§ Exercise aim: Reproduce each line of the material exactly, minus any picture.

**** Exercise input

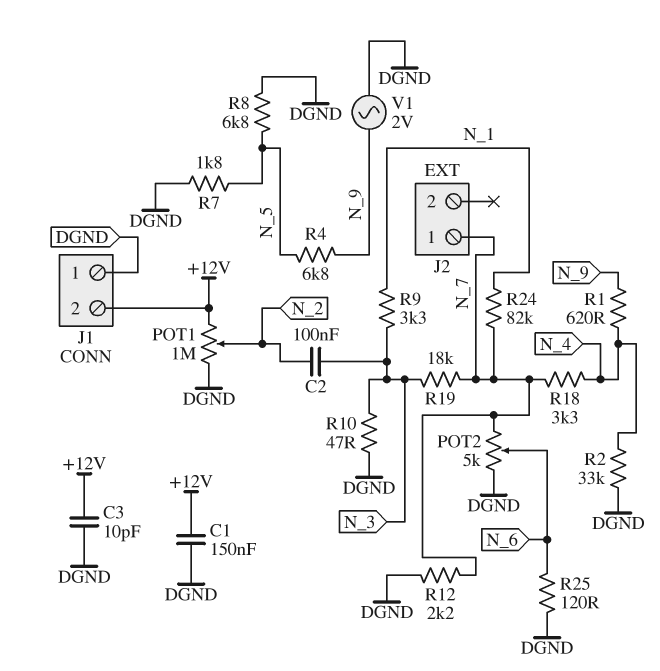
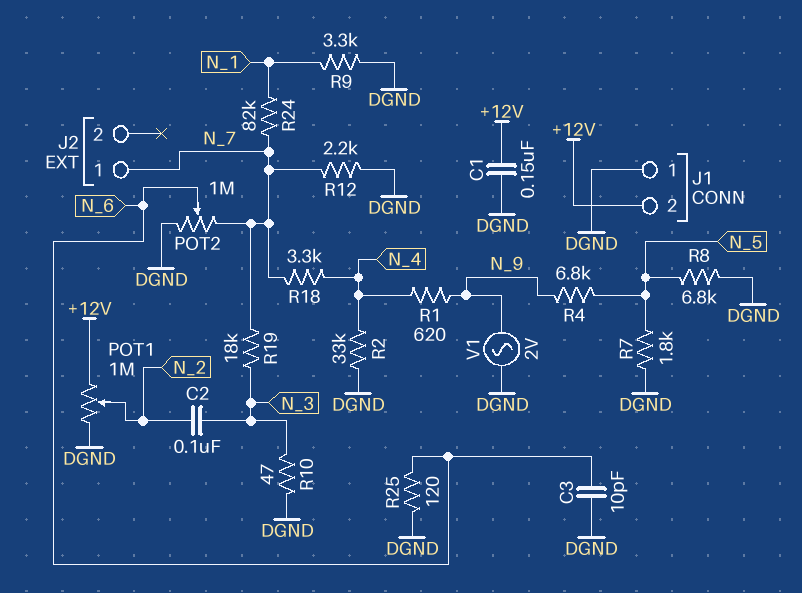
C3: 10pF (+12V, DGND) -> 10pF (DGND, N_6)
POT2: 5k (DGND, N_7, wiper N_6) -> 1M (DGND, N_7, wiper N_6)
R9: 3.3k (N_1, N_3) -> 3.3k (DGND, N_1)

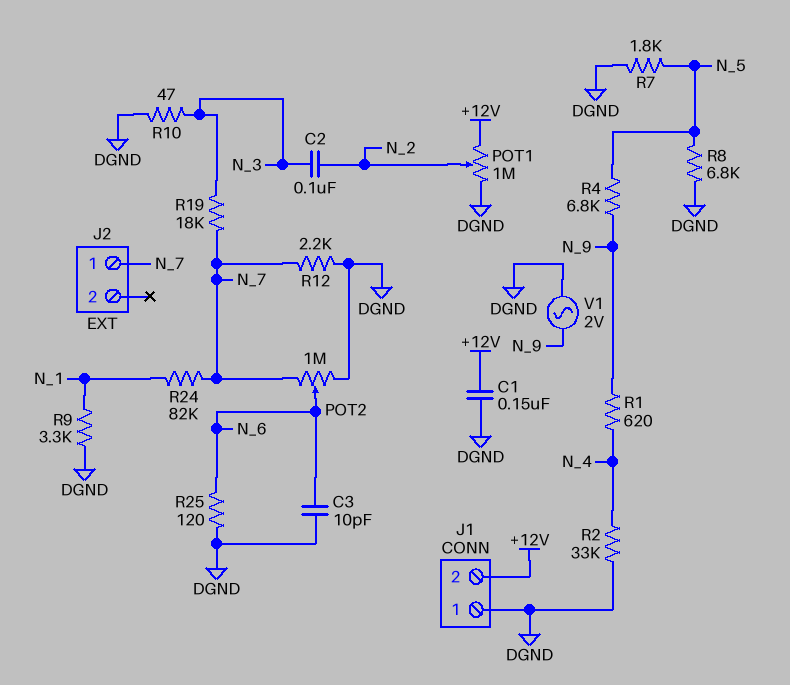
R18: 3.3k (N_4, N_7) -> none

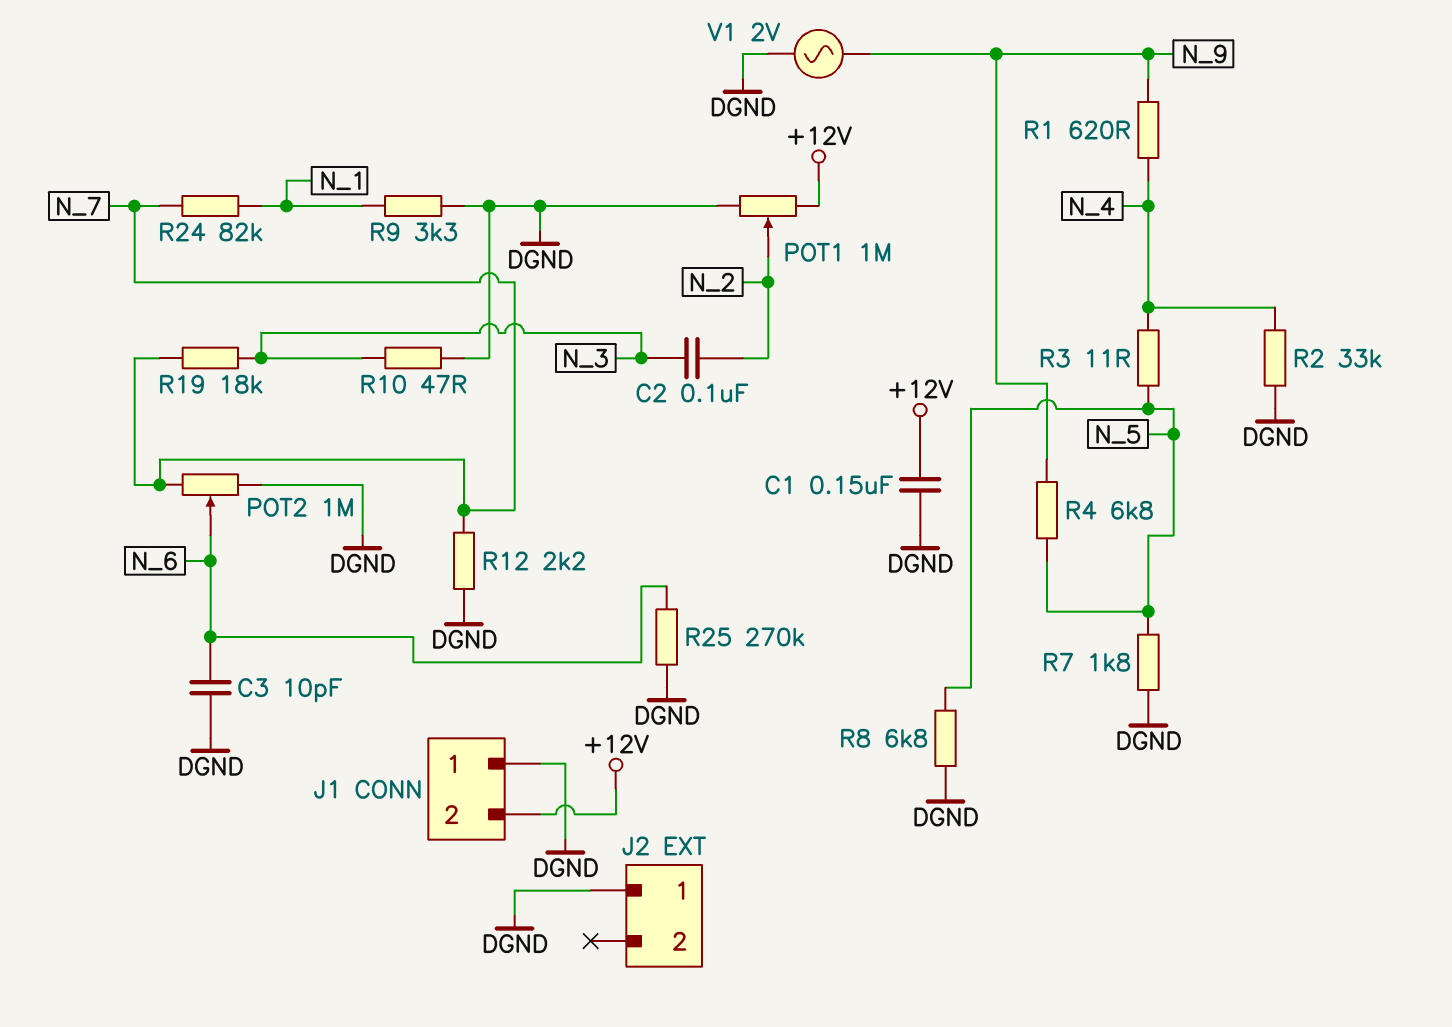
J2 pin 1: N_7 -> DGND
R3: none -> 11 (N_4, N_5)
R25: 120 (DGND, N_6) -> 270k (DGND, N_6)

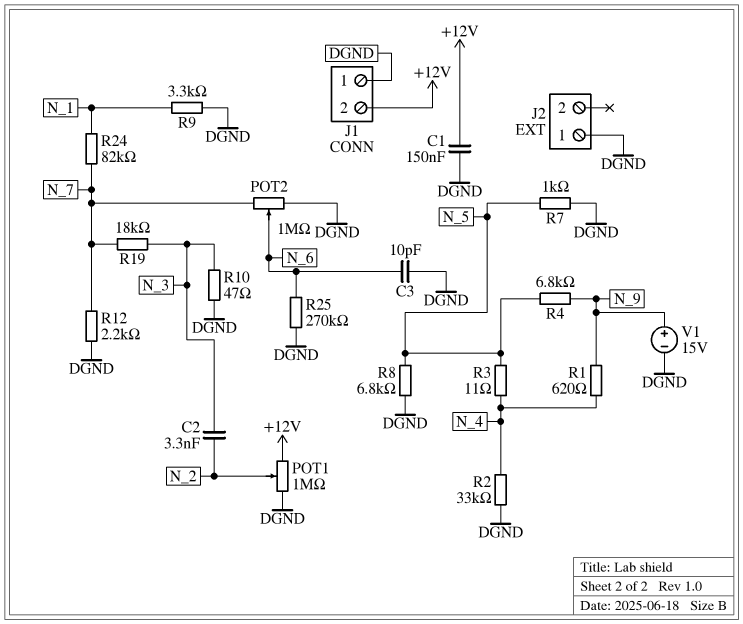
C2: 100nF (N_2, N_3) -> 3.3nF (N_2, N_3)
R7: 1.8k (DGND, N_5) -> 1k (DGND, N_5)
V1: AC 2V (DGND, N_9) -> 15V (plus N_9, minus DGND)

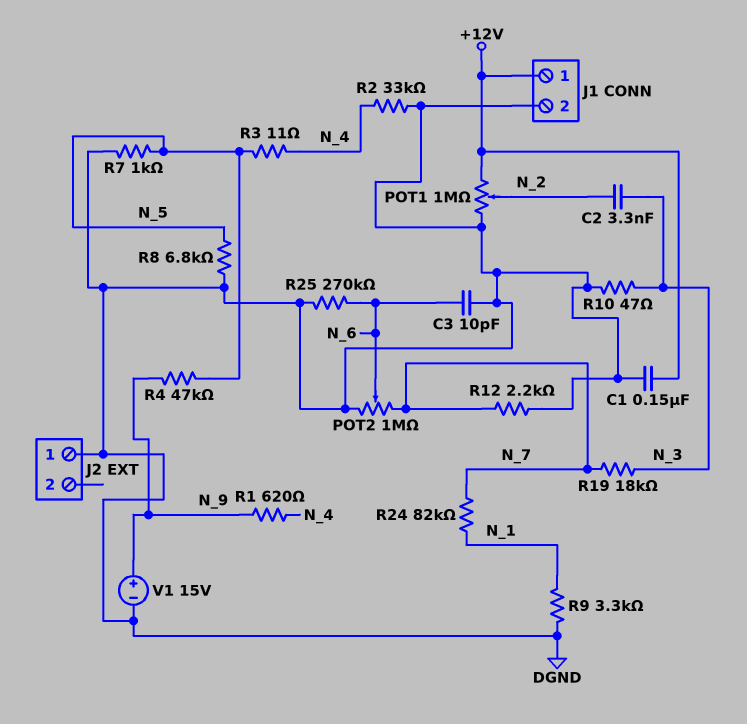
J1 pin 1: DGND -> +12V
J1 pin 2: +12V -> DGND
R4: 6.8k (N_5, N_9) -> 47k (N_5, N_9)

********

§ Written reply:
C3: 10pF (+12V, DGND) -> 10pF (DGND, N_6)
POT2: 5k (DGND, N_7, wiper N_6) -> 1M (DGND, N_7, wiper N_6)
R9: 3.3k (N_1, N_3) -> 3.3k (DGND, N_1)

R18: 3.3k (N_4, N_7) -> none

J2 pin 1: N_7 -> DGND
R3: none -> 11 (N_4, N_5)
R25: 120 (DGND, N_6) -> 270k (DGND, N_6)

C2: 100nF (N_2, N_3) -> 3.3nF (N_2, N_3)
R7: 1.8k (DGND, N_5) -> 1k (DGND, N_5)
V1: AC 2V (DGND, N_9) -> 15V (plus N_9, minus DGND)

J1 pin 1: DGND -> +12V
J1 pin 2: +12V -> DGND
R4: 6.8k (N_5, N_9) -> 47k (N_5, N_9)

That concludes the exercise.